Exercise data

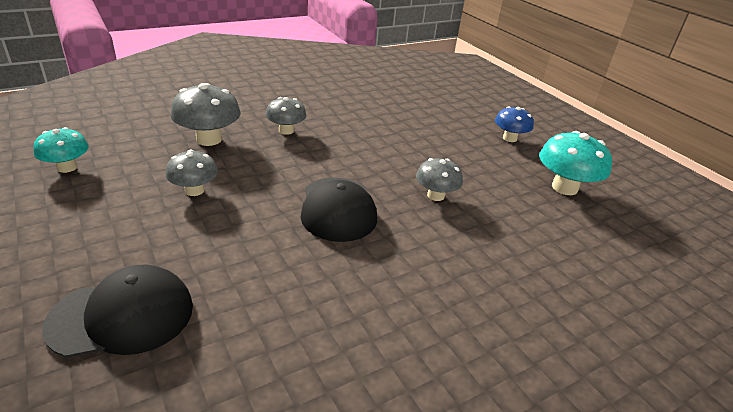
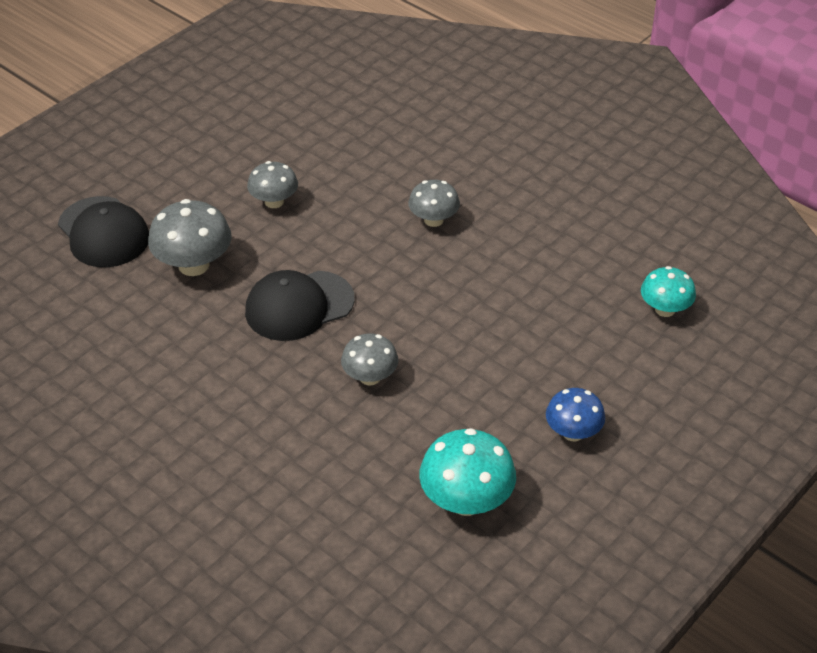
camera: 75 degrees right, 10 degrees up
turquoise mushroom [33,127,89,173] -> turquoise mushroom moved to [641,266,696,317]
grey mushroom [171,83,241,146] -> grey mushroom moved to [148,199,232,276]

Problem
Where a line above includes "mushroom", copy that line.

Written response
turquoise mushroom [33,127,89,173] -> turquoise mushroom moved to [641,266,696,317]
grey mushroom [171,83,241,146] -> grey mushroom moved to [148,199,232,276]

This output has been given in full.